▶ **Task prompt**
Would you copy the records below, exactly and only from their first line through the line containing "The turquoise candle", without any pictures?
====== Available data ======
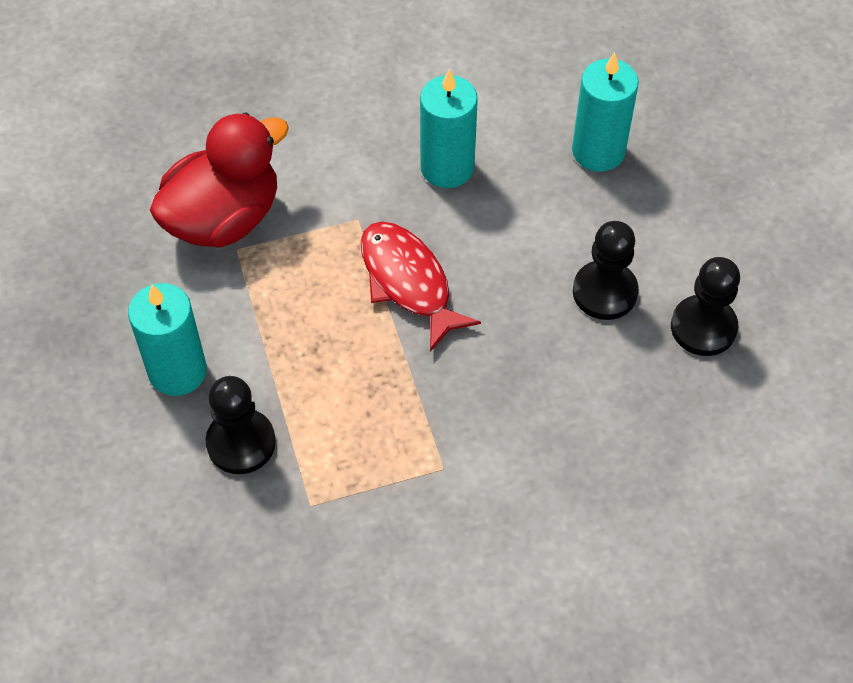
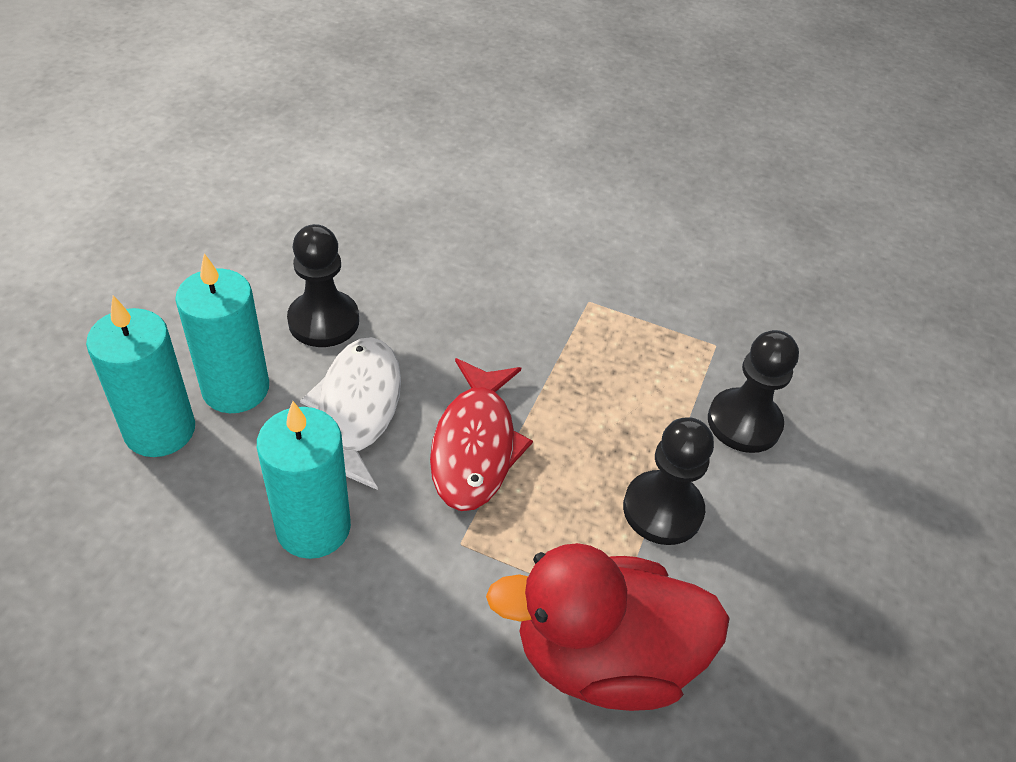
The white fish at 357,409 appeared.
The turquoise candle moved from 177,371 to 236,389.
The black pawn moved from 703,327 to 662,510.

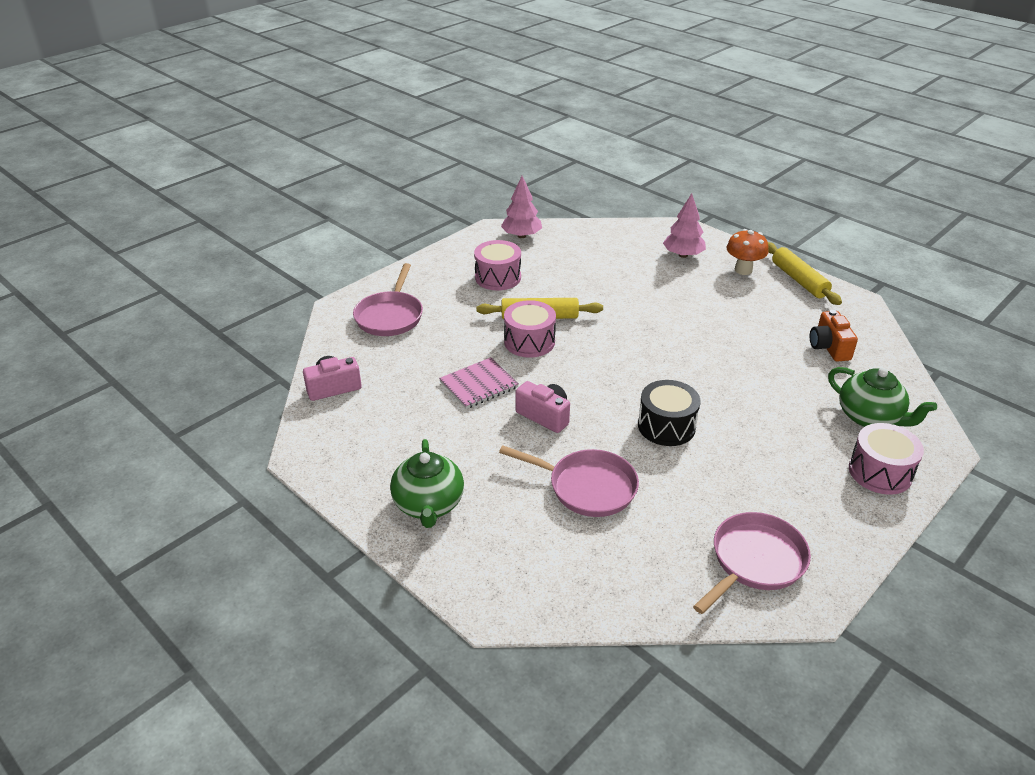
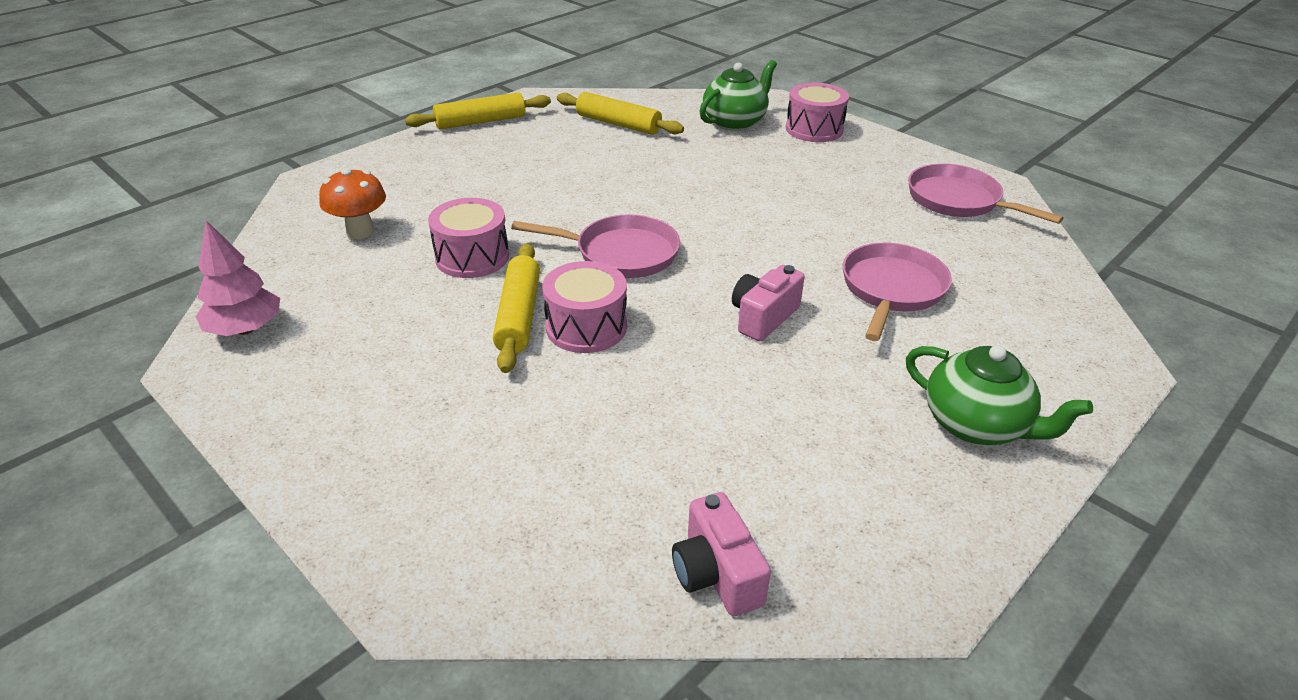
The pink notebook at 479,385 disappeared.
The black drum at 666,426 disappeared.
The pink tree at 683,255 disappeared.
The pink pan moved from 390,316 to 620,253.
The pink drum moved from 498,277 to 472,257.
The orange mushroom moved from 743,270 to 360,232.
The orange camera at 829,347 was replaced by the yellow rolling pin at 618,124.
The green teapot at 429,505 turned 45 degrees clockwise.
======
▶ **Exercise response**
The white fish at 357,409 appeared.
The turquoise candle moved from 177,371 to 236,389.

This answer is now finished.